» DESCRIPTION OF THE TASK:
Reproduce the entries that follow precisely, setting aside any images.

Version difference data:
☆ ☆ ☆ ☆

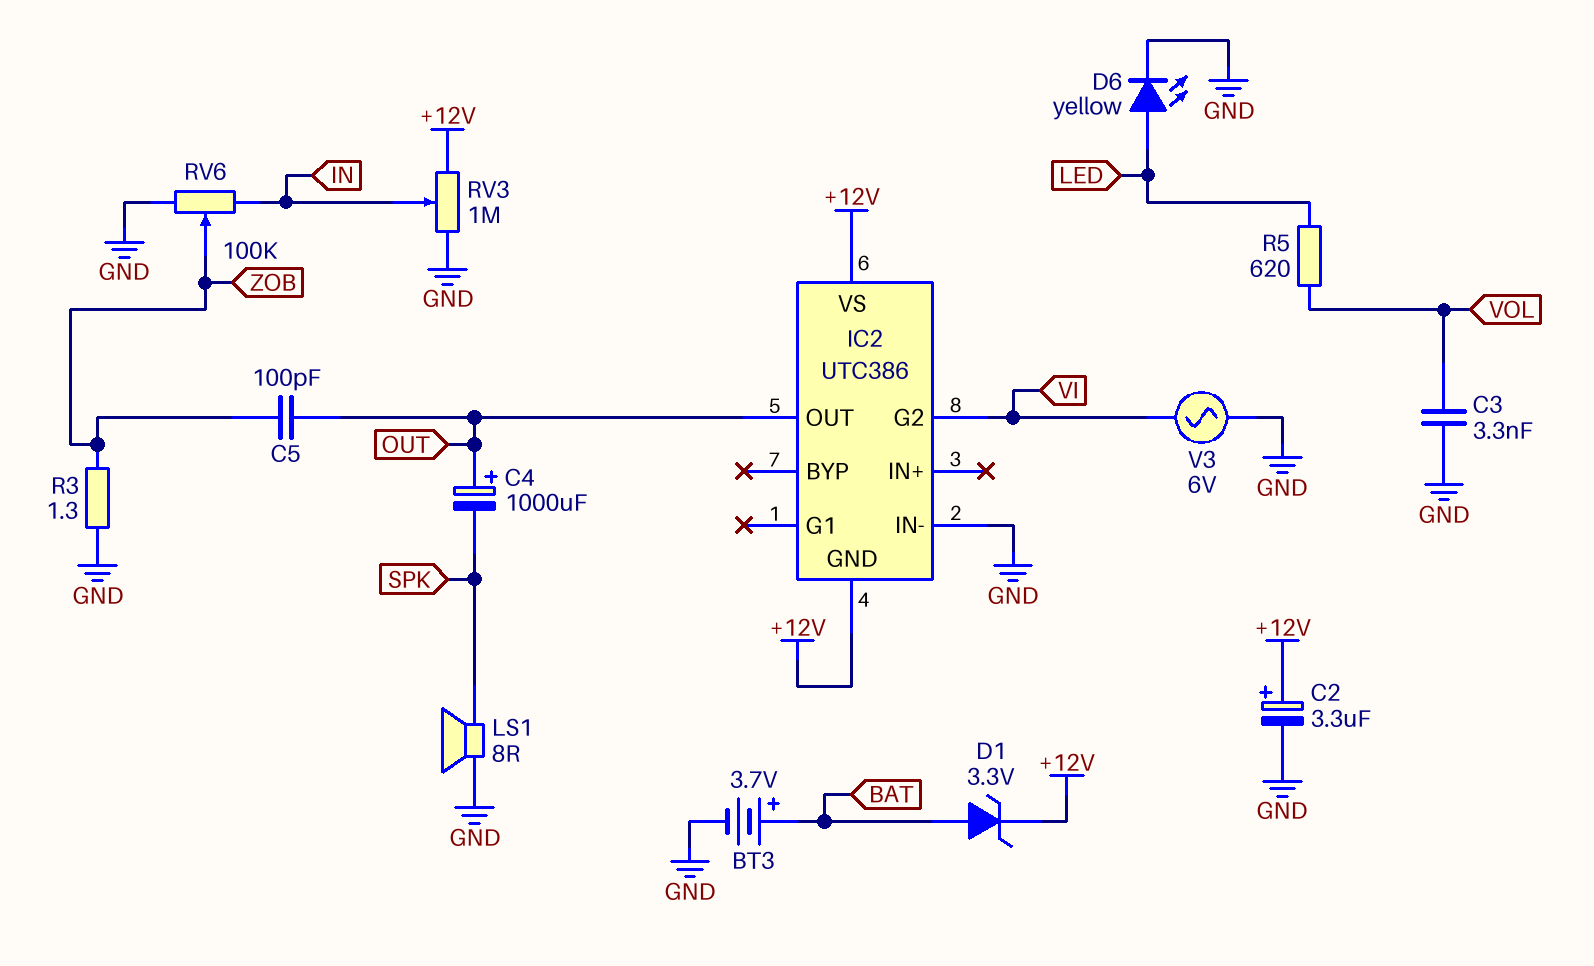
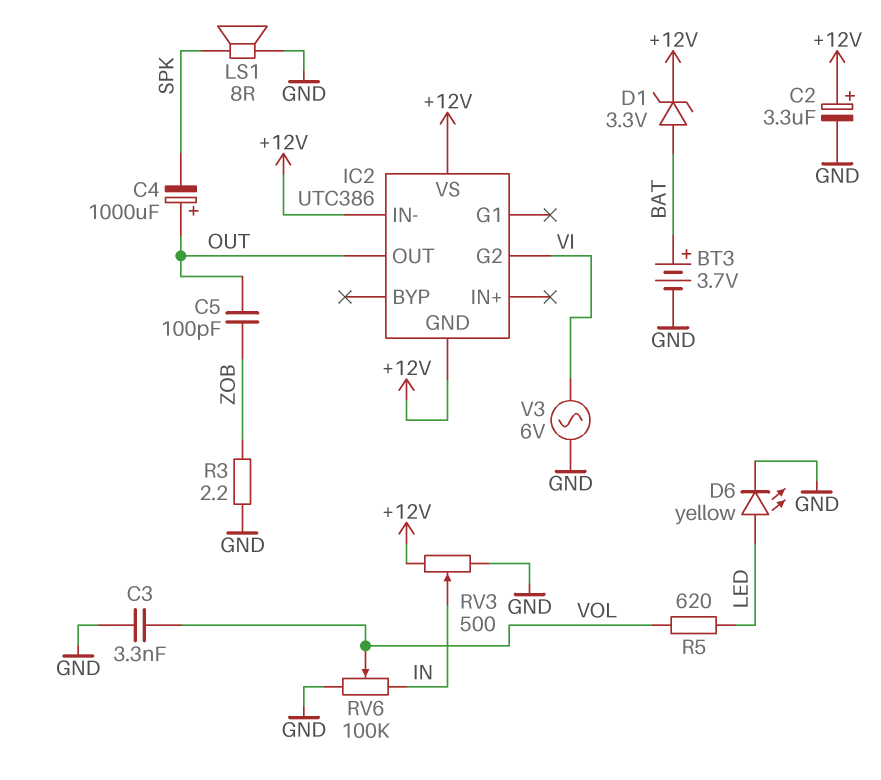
IC2 pin IN-: GND -> +12V
R3: 1.3 (GND, ZOB) -> 2.2 (GND, ZOB)
RV3: 1M (+12V, GND, wiper IN) -> 500 (+12V, GND, wiper IN)
RV6: 100k (GND, IN, wiper ZOB) -> 100k (GND, IN, wiper VOL)

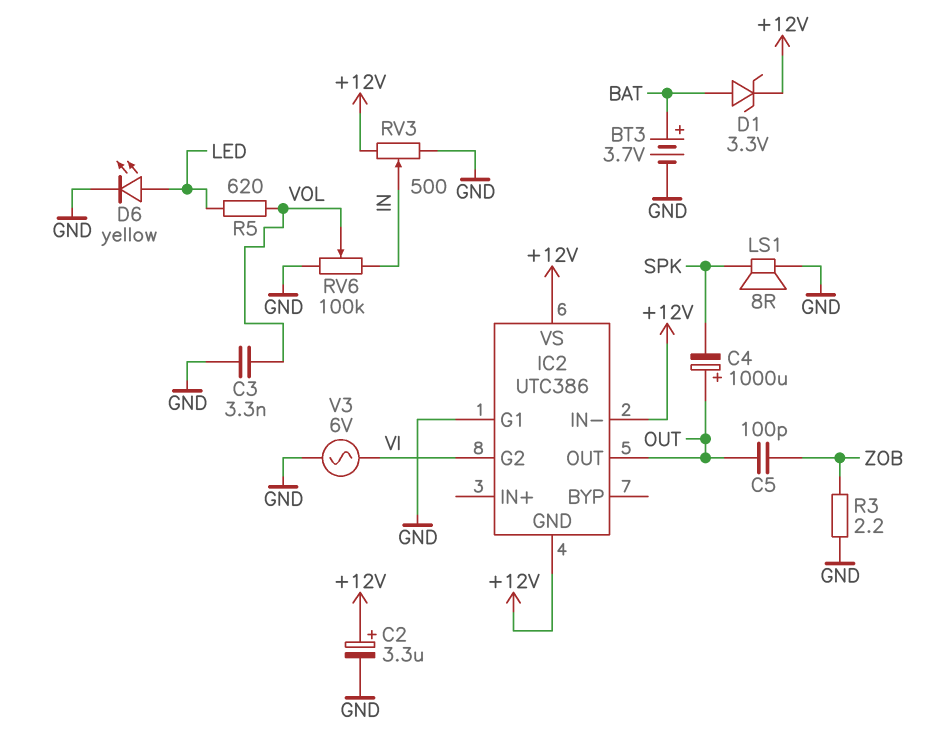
IC2 pin G1: none -> GND

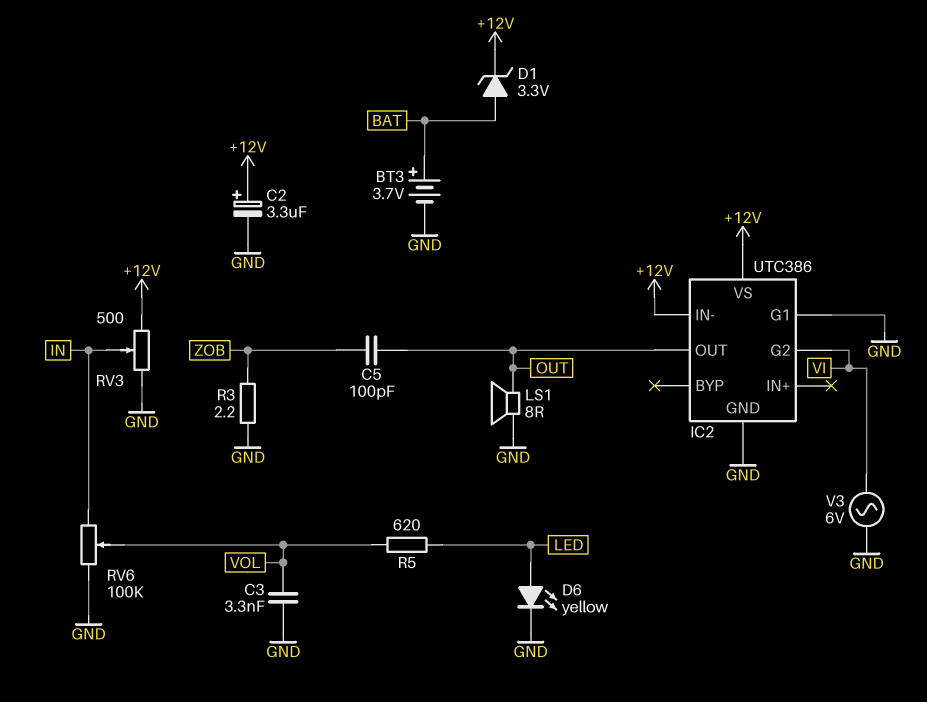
C4: 1000uF (plus OUT, minus SPK) -> none
IC2 pin GND: +12V -> GND
LS1: speaker 8R (GND, SPK) -> speaker 8R (GND, OUT)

☆ ☆ ☆ ☆

» ANSWER TO THE EXERCISE:
IC2 pin IN-: GND -> +12V
R3: 1.3 (GND, ZOB) -> 2.2 (GND, ZOB)
RV3: 1M (+12V, GND, wiper IN) -> 500 (+12V, GND, wiper IN)
RV6: 100k (GND, IN, wiper ZOB) -> 100k (GND, IN, wiper VOL)

IC2 pin G1: none -> GND

C4: 1000uF (plus OUT, minus SPK) -> none
IC2 pin GND: +12V -> GND
LS1: speaker 8R (GND, SPK) -> speaker 8R (GND, OUT)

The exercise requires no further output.